MATERIAL SUPPLIED:
BEGIN
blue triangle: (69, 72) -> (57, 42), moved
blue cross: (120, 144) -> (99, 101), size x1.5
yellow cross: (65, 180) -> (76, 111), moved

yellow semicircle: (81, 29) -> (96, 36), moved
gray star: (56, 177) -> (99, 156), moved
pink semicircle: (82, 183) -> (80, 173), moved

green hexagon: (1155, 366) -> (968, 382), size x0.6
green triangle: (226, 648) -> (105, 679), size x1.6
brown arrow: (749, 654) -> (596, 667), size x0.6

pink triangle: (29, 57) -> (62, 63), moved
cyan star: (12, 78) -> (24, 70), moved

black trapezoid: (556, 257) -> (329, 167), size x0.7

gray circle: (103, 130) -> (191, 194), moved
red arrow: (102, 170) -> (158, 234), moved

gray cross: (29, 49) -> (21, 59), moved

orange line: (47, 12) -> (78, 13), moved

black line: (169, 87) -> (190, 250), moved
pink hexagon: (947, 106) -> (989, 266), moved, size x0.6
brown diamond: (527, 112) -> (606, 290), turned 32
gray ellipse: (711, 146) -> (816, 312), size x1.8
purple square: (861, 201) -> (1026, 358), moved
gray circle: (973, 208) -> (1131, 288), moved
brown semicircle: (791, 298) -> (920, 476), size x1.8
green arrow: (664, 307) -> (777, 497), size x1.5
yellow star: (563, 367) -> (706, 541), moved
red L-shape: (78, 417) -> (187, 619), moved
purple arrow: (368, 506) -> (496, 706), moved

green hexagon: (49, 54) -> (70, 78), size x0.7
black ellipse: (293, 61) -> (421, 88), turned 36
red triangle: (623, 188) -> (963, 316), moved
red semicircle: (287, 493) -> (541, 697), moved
END
PROBLEM TO WORK ON:
Extract all the material, leaving every line as it is.

RESPONSE TO THE EXERCISE:
blue triangle: (69, 72) -> (57, 42), moved
blue cross: (120, 144) -> (99, 101), size x1.5
yellow cross: (65, 180) -> (76, 111), moved

yellow semicircle: (81, 29) -> (96, 36), moved
gray star: (56, 177) -> (99, 156), moved
pink semicircle: (82, 183) -> (80, 173), moved

green hexagon: (1155, 366) -> (968, 382), size x0.6
green triangle: (226, 648) -> (105, 679), size x1.6
brown arrow: (749, 654) -> (596, 667), size x0.6

pink triangle: (29, 57) -> (62, 63), moved
cyan star: (12, 78) -> (24, 70), moved

black trapezoid: (556, 257) -> (329, 167), size x0.7

gray circle: (103, 130) -> (191, 194), moved
red arrow: (102, 170) -> (158, 234), moved

gray cross: (29, 49) -> (21, 59), moved

orange line: (47, 12) -> (78, 13), moved

black line: (169, 87) -> (190, 250), moved
pink hexagon: (947, 106) -> (989, 266), moved, size x0.6
brown diamond: (527, 112) -> (606, 290), turned 32
gray ellipse: (711, 146) -> (816, 312), size x1.8
purple square: (861, 201) -> (1026, 358), moved
gray circle: (973, 208) -> (1131, 288), moved
brown semicircle: (791, 298) -> (920, 476), size x1.8
green arrow: (664, 307) -> (777, 497), size x1.5
yellow star: (563, 367) -> (706, 541), moved
red L-shape: (78, 417) -> (187, 619), moved
purple arrow: (368, 506) -> (496, 706), moved

green hexagon: (49, 54) -> (70, 78), size x0.7
black ellipse: (293, 61) -> (421, 88), turned 36
red triangle: (623, 188) -> (963, 316), moved
red semicircle: (287, 493) -> (541, 697), moved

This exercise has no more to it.